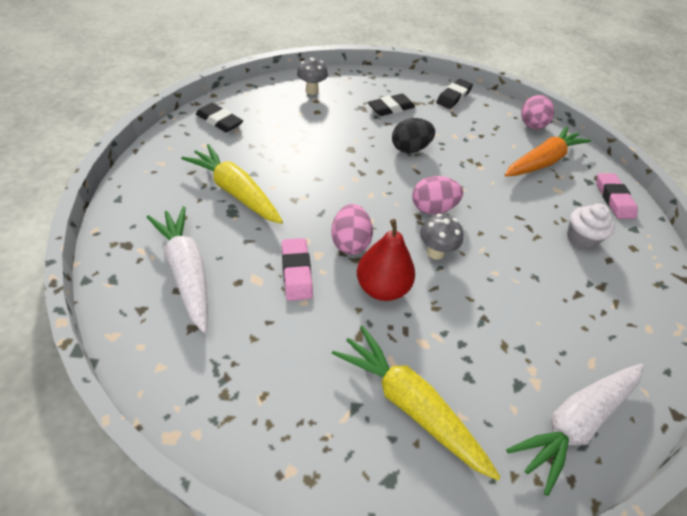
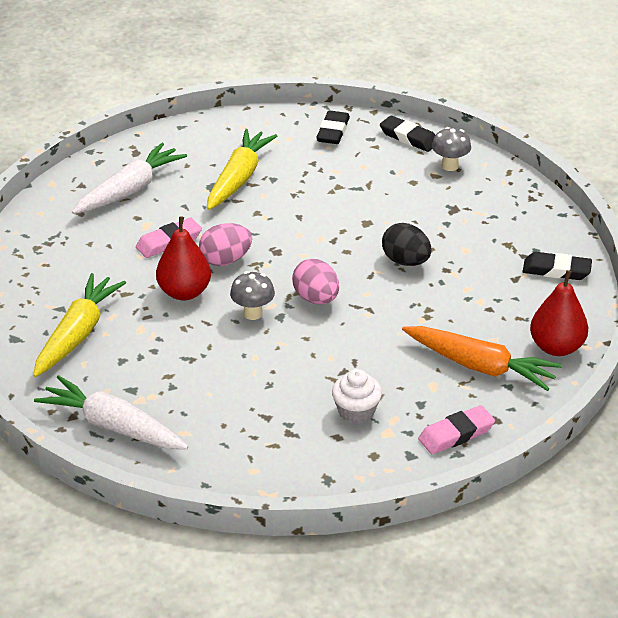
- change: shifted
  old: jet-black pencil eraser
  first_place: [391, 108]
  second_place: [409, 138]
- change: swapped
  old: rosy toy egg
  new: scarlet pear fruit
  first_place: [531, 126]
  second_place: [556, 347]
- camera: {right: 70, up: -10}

-----

ASSIGNMENT:
The records must be restated word for word, apart from any images.

EXERCISE SOLUTION:
- change: shifted
  old: jet-black pencil eraser
  first_place: [391, 108]
  second_place: [409, 138]
- change: swapped
  old: rosy toy egg
  new: scarlet pear fruit
  first_place: [531, 126]
  second_place: [556, 347]
- camera: {right: 70, up: -10}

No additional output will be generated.